- [TASK]: All of the data should be restated word for word, with the pictures omitted.
________________________________________
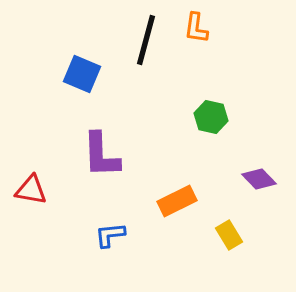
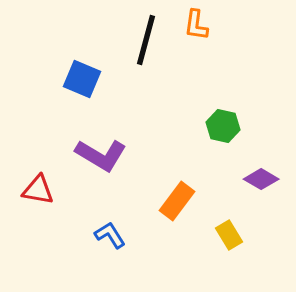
orange L-shape: moved 3 px up
blue square: moved 5 px down
green hexagon: moved 12 px right, 9 px down
purple L-shape: rotated 57 degrees counterclockwise
purple diamond: moved 2 px right; rotated 16 degrees counterclockwise
red triangle: moved 7 px right
orange rectangle: rotated 27 degrees counterclockwise
blue L-shape: rotated 64 degrees clockwise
________________________________________
- [RESULT FOR THIS EXERCISE]:
orange L-shape: moved 3 px up
blue square: moved 5 px down
green hexagon: moved 12 px right, 9 px down
purple L-shape: rotated 57 degrees counterclockwise
purple diamond: moved 2 px right; rotated 16 degrees counterclockwise
red triangle: moved 7 px right
orange rectangle: rotated 27 degrees counterclockwise
blue L-shape: rotated 64 degrees clockwise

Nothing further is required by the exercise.